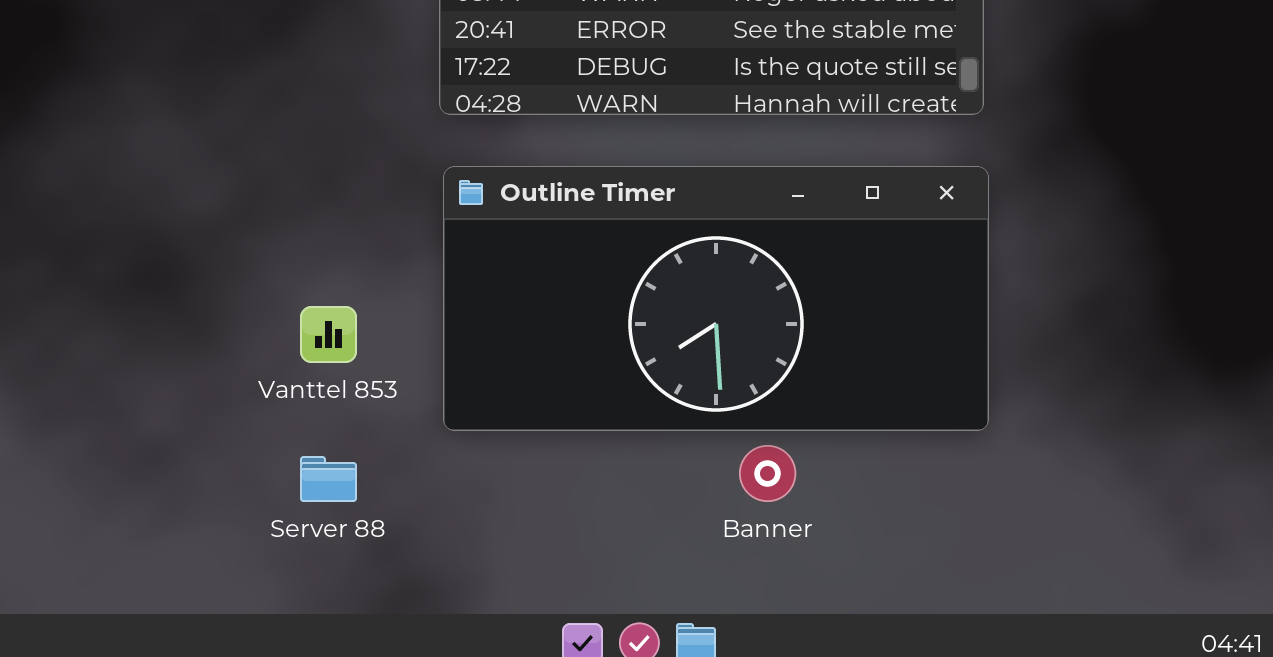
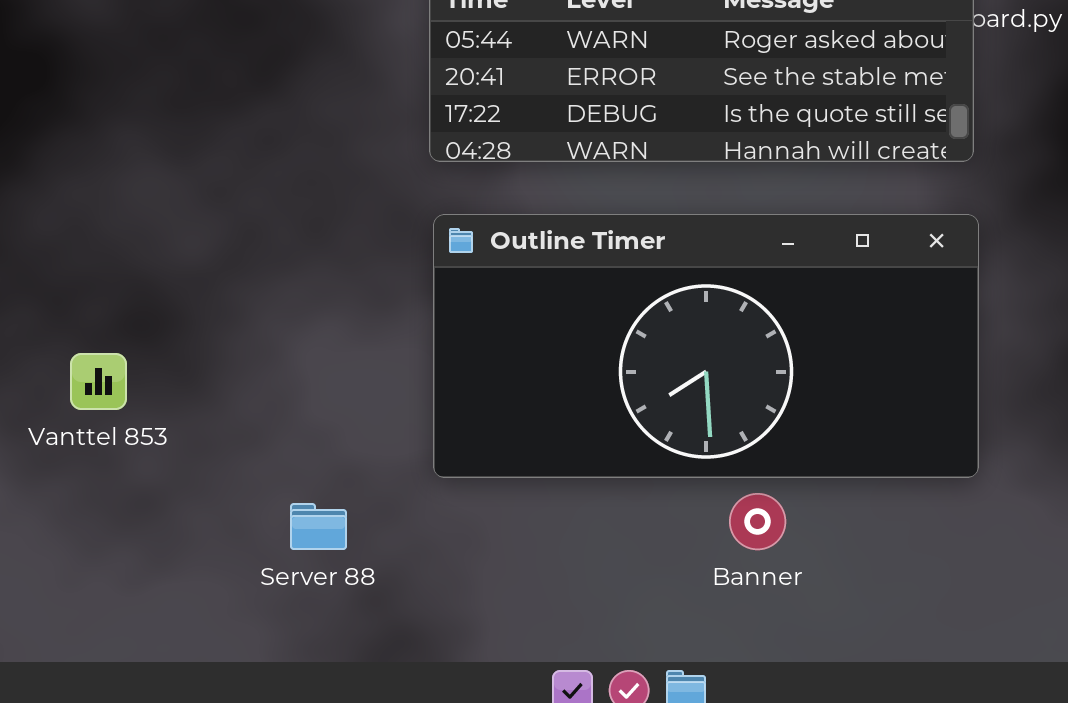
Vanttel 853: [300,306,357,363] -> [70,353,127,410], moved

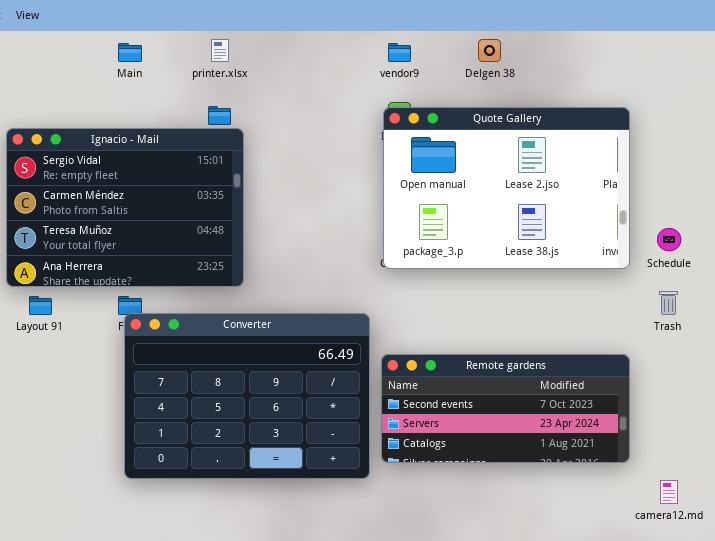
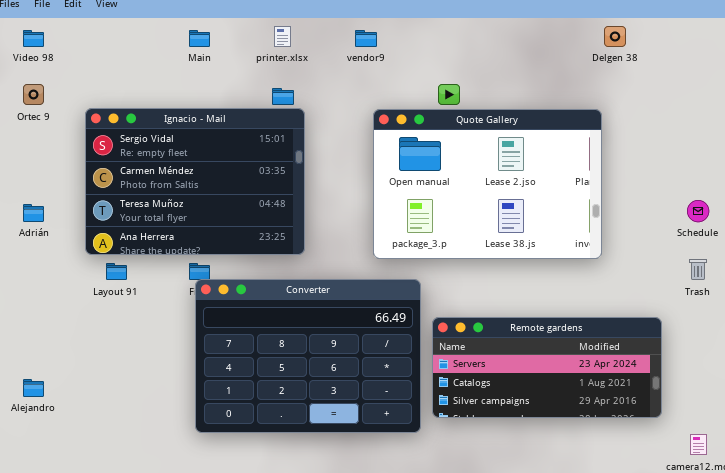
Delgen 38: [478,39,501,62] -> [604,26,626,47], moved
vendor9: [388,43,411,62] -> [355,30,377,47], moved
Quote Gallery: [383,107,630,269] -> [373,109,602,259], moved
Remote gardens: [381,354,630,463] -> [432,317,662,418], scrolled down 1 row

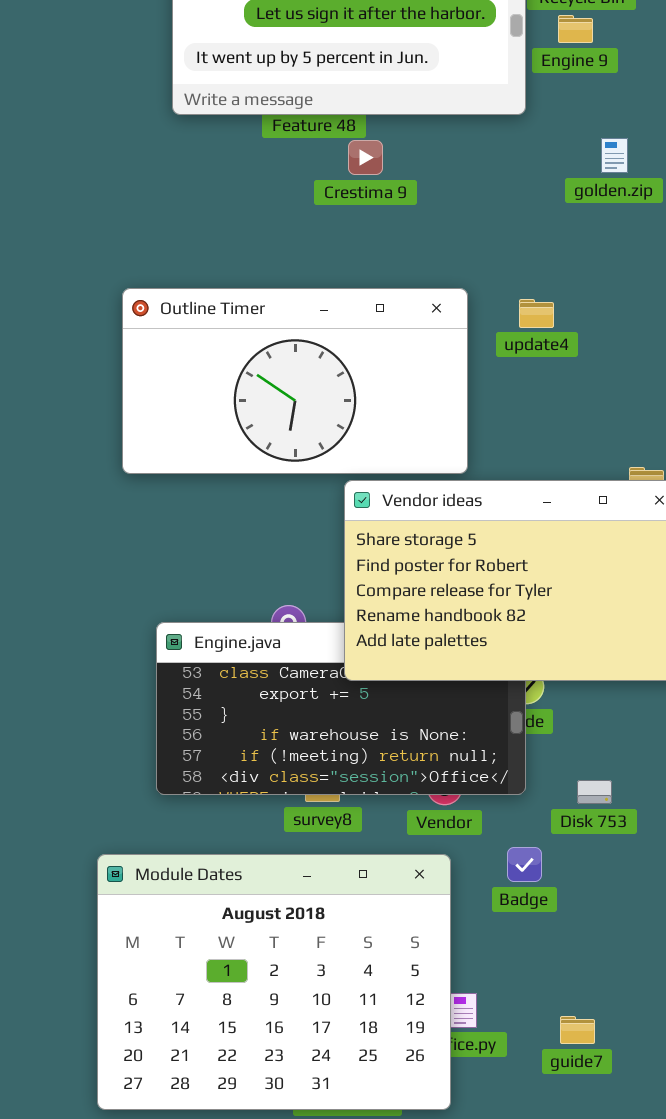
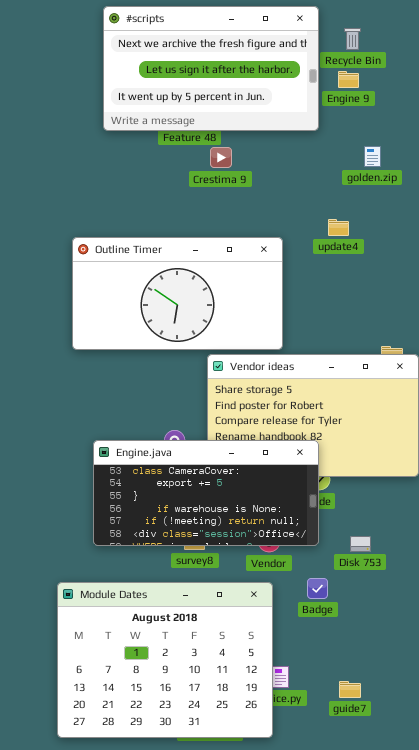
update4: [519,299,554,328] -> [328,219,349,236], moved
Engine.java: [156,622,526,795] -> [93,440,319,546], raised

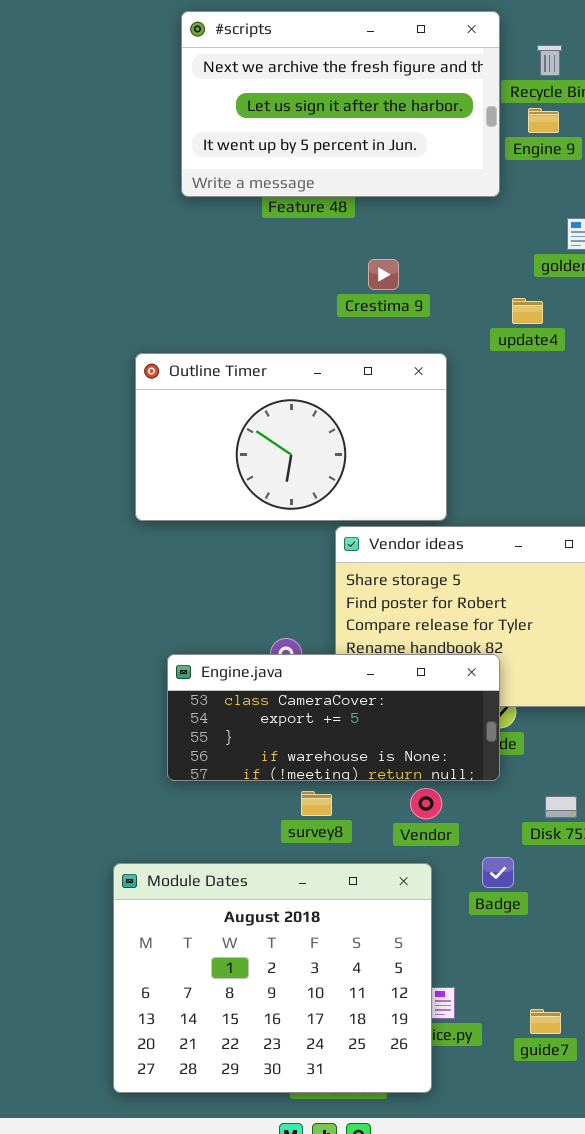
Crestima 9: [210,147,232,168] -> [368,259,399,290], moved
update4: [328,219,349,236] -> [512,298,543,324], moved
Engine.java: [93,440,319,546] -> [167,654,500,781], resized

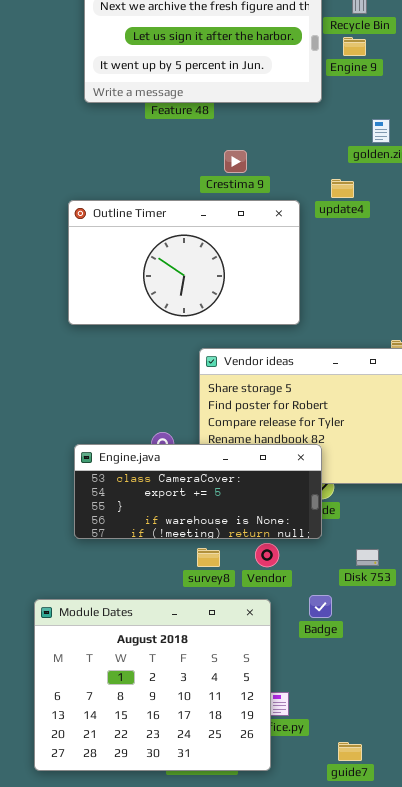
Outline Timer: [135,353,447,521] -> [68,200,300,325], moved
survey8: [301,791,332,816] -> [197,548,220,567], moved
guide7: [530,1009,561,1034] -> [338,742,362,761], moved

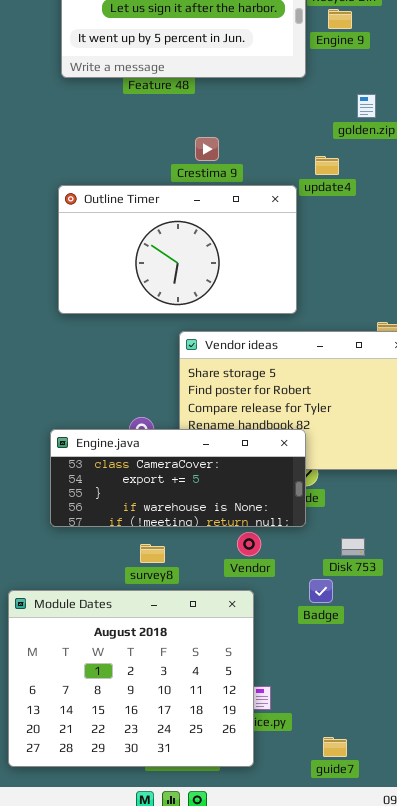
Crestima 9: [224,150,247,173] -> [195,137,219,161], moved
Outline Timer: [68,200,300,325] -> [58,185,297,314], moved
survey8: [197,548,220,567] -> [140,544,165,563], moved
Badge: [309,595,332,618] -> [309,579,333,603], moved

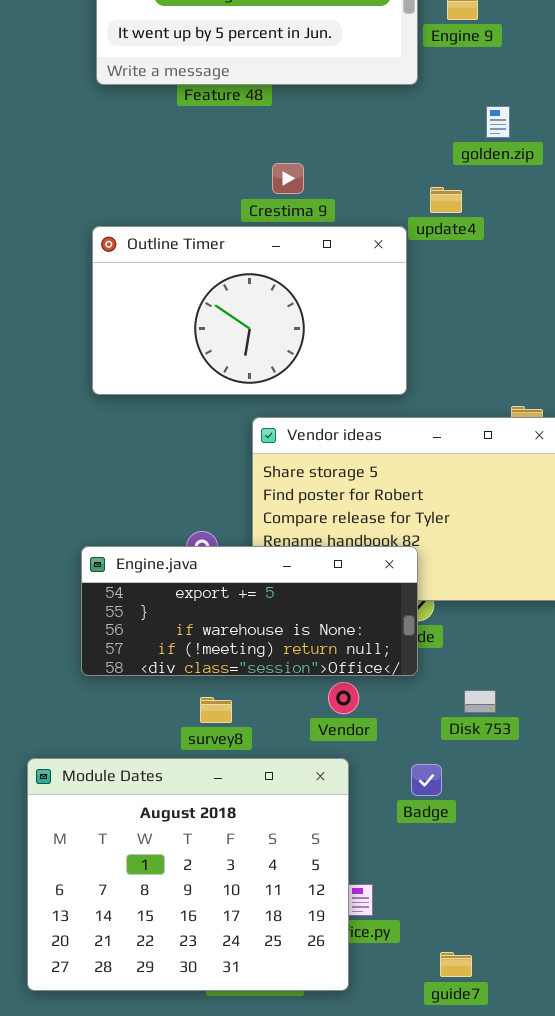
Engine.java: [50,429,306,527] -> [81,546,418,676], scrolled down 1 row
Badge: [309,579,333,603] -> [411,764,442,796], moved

◆ ◆ ◆ ◆ ◆

▶ **PROBLEM TO SOLVE**:
Within the listing above, find the line containing "vendor9: [388,43,411,62] ->" and the line containing "guide7: [530,1009,561,1034] ->". Transcribe them and everything between them exactly, leaving out the pictures.

▶ **RESPONSE TO THIS EXERCISE**:
vendor9: [388,43,411,62] -> [355,30,377,47], moved
Quote Gallery: [383,107,630,269] -> [373,109,602,259], moved
Remote gardens: [381,354,630,463] -> [432,317,662,418], scrolled down 1 row

update4: [519,299,554,328] -> [328,219,349,236], moved
Engine.java: [156,622,526,795] -> [93,440,319,546], raised

Crestima 9: [210,147,232,168] -> [368,259,399,290], moved
update4: [328,219,349,236] -> [512,298,543,324], moved
Engine.java: [93,440,319,546] -> [167,654,500,781], resized

Outline Timer: [135,353,447,521] -> [68,200,300,325], moved
survey8: [301,791,332,816] -> [197,548,220,567], moved
guide7: [530,1009,561,1034] -> [338,742,362,761], moved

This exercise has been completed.